→ BRIEF: With no images included, output each entry below exactly as it appears.
*** LISTED RECORDS ***
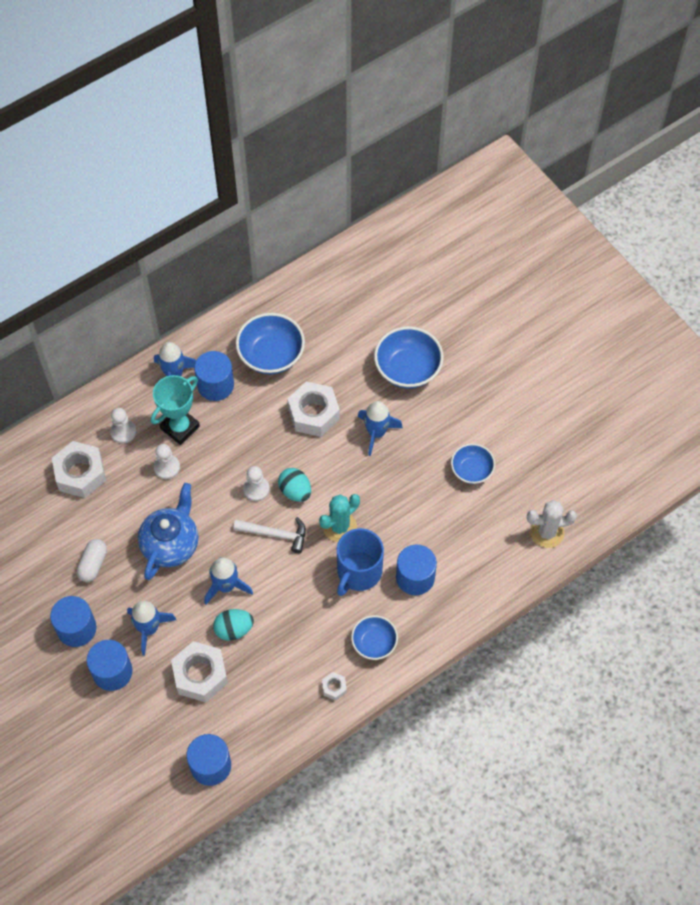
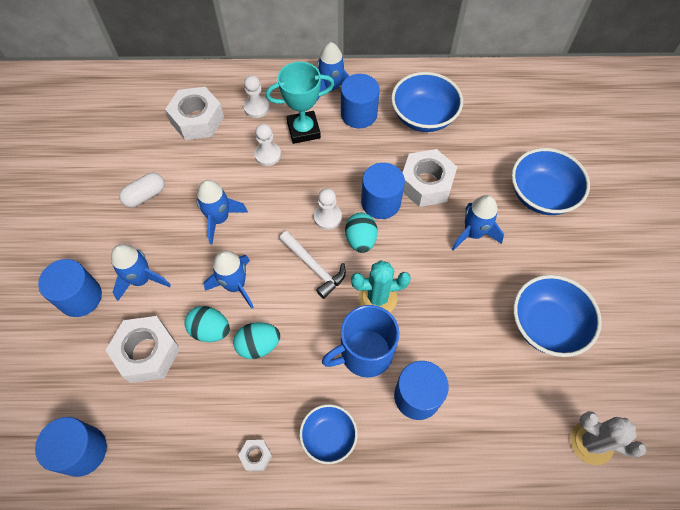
camera: 35 degrees right, 0 degrees up
(76, 628) = (86, 240): blue cylinder -> blue cylinder (380, 202)
(171, 544) = (219, 219): blue teapot -> blue rocket
(278, 616) = (258, 345): none -> turquoise egg
(471, 470) = (546, 325): blue bowl -> blue bowl, size x1.60

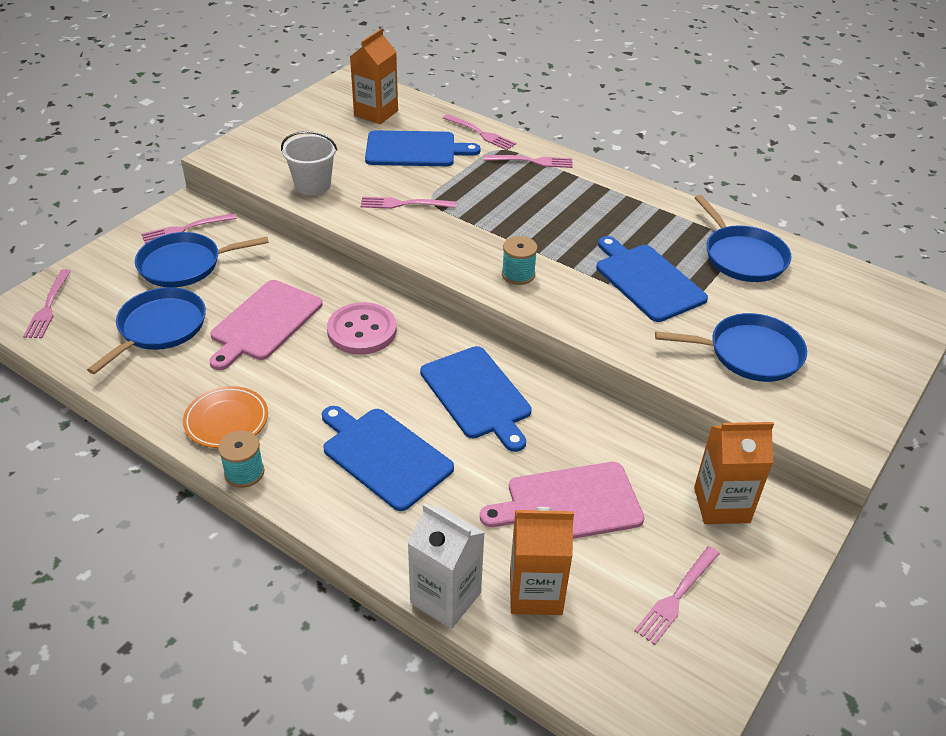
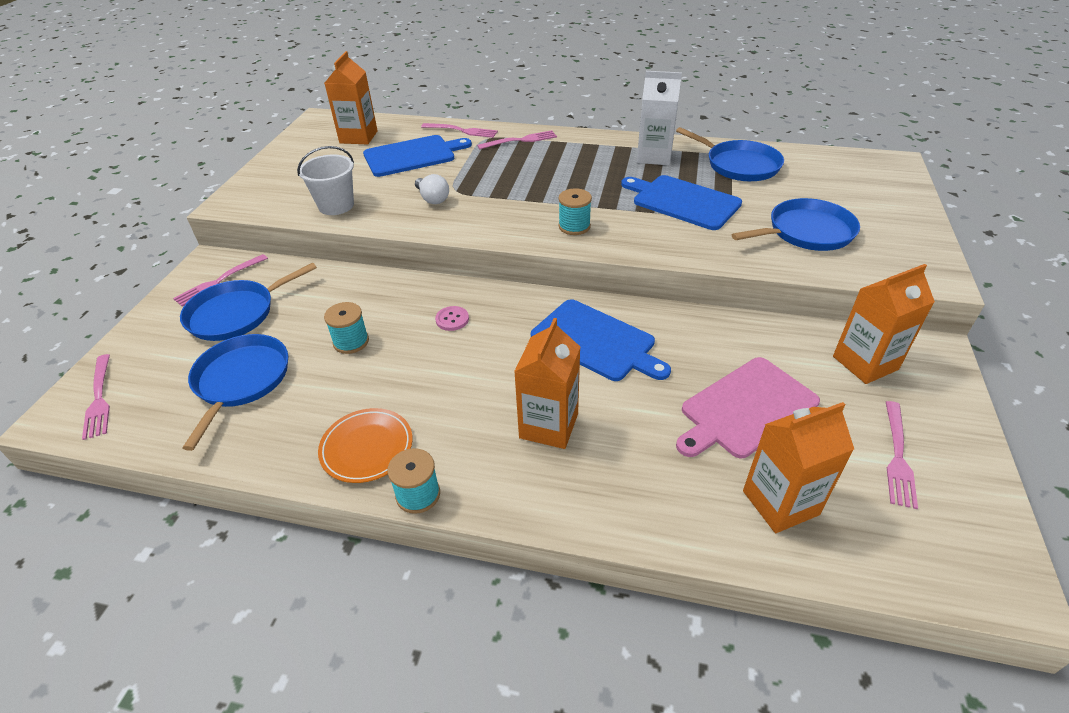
camera: 20 degrees left, 0 degrees up
(264, 323) = (351, 342): pink cutting board -> turquoise spool
(362, 330) = (452, 319): pink button -> pink button, size x0.48
(384, 455) = (549, 426): blue cutting board -> orange carton
(404, 204) = (432, 199): pink fork -> white light bulb
(445, 597) = (704, 543): white carton -> white carton (654, 156)

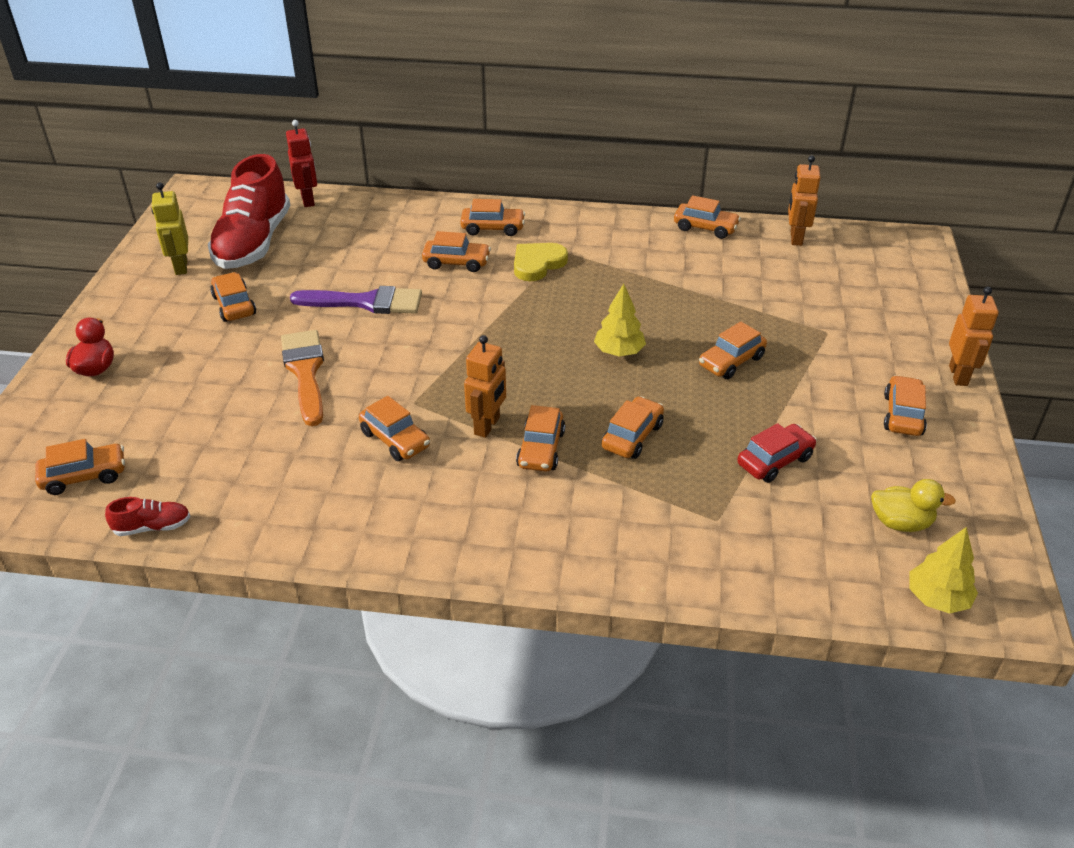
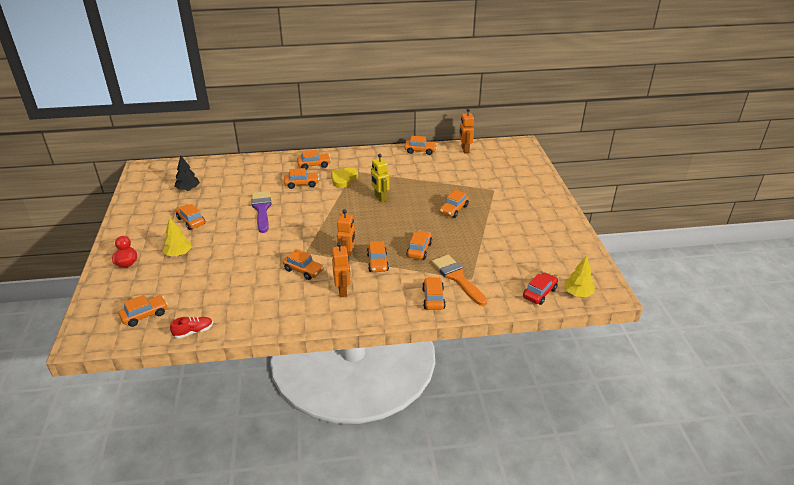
camera: 15 degrees left, 5 degrees down
(181, 267) = (152, 206): yellow robot -> yellow robot (380, 198)
(253, 243) = (188, 189): red shoe -> black tree
(305, 372) = (243, 247): orange brush -> orange brush (457, 278)
(308, 200) = (209, 164): red robot -> none
(366, 302) = (262, 209): purple brush -> purple brush turned 90 degrees counterclockwise
(619, 352) = (399, 213): yellow tree -> yellow tree (179, 254)
(775, 461) = (488, 249): red car -> red car (539, 293)
(900, 523) = (552, 266): yellow duck -> none
(902, 415) = (539, 220): orange car -> orange car (433, 298)
(958, 375) = (558, 200): orange robot -> orange robot (342, 291)

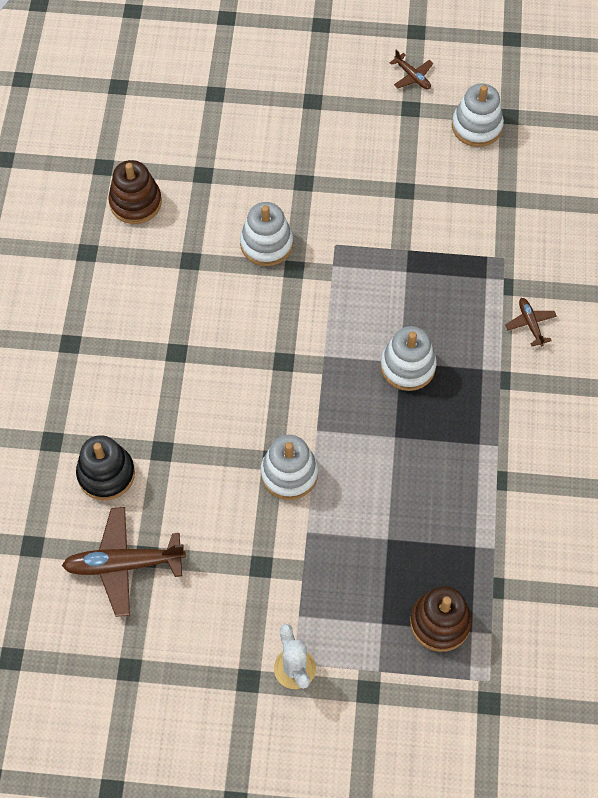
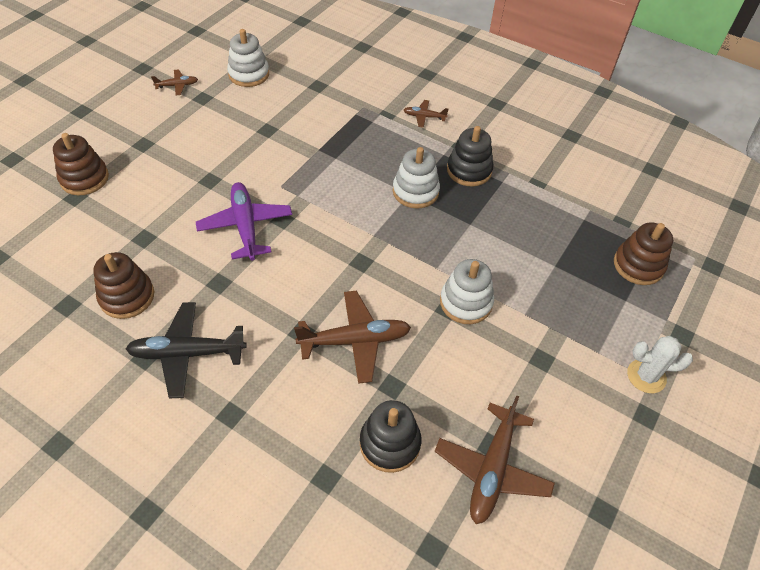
camera: 65 degrees left, 10 degrees down
(107, 280) = (187, 353): none -> black plane
(191, 399) = (355, 341): none -> brown plane
(240, 86) = (84, 178): none -> brown stacking toy
(266, 244) = (245, 226): white stacking toy -> purple plane
(474, 404) = (469, 170): none -> black stacking toy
*** End of LISTED RECORDS ***
→ SOLUTION TO THIS TASK:
camera: 35 degrees right, 0 degrees up
(76, 628) = (86, 240): blue cylinder -> blue cylinder (380, 202)
(171, 544) = (219, 219): blue teapot -> blue rocket
(278, 616) = (258, 345): none -> turquoise egg
(471, 470) = (546, 325): blue bowl -> blue bowl, size x1.60

camera: 20 degrees left, 0 degrees up
(264, 323) = (351, 342): pink cutting board -> turquoise spool
(362, 330) = (452, 319): pink button -> pink button, size x0.48
(384, 455) = (549, 426): blue cutting board -> orange carton
(404, 204) = (432, 199): pink fork -> white light bulb
(445, 597) = (704, 543): white carton -> white carton (654, 156)

camera: 15 degrees left, 5 degrees down
(181, 267) = (152, 206): yellow robot -> yellow robot (380, 198)
(253, 243) = (188, 189): red shoe -> black tree
(305, 372) = (243, 247): orange brush -> orange brush (457, 278)
(308, 200) = (209, 164): red robot -> none
(366, 302) = (262, 209): purple brush -> purple brush turned 90 degrees counterclockwise
(619, 352) = (399, 213): yellow tree -> yellow tree (179, 254)
(775, 461) = (488, 249): red car -> red car (539, 293)
(900, 523) = (552, 266): yellow duck -> none
(902, 415) = (539, 220): orange car -> orange car (433, 298)
(958, 375) = (558, 200): orange robot -> orange robot (342, 291)

camera: 65 degrees left, 10 degrees down
(107, 280) = (187, 353): none -> black plane
(191, 399) = (355, 341): none -> brown plane
(240, 86) = (84, 178): none -> brown stacking toy
(266, 244) = (245, 226): white stacking toy -> purple plane
(474, 404) = (469, 170): none -> black stacking toy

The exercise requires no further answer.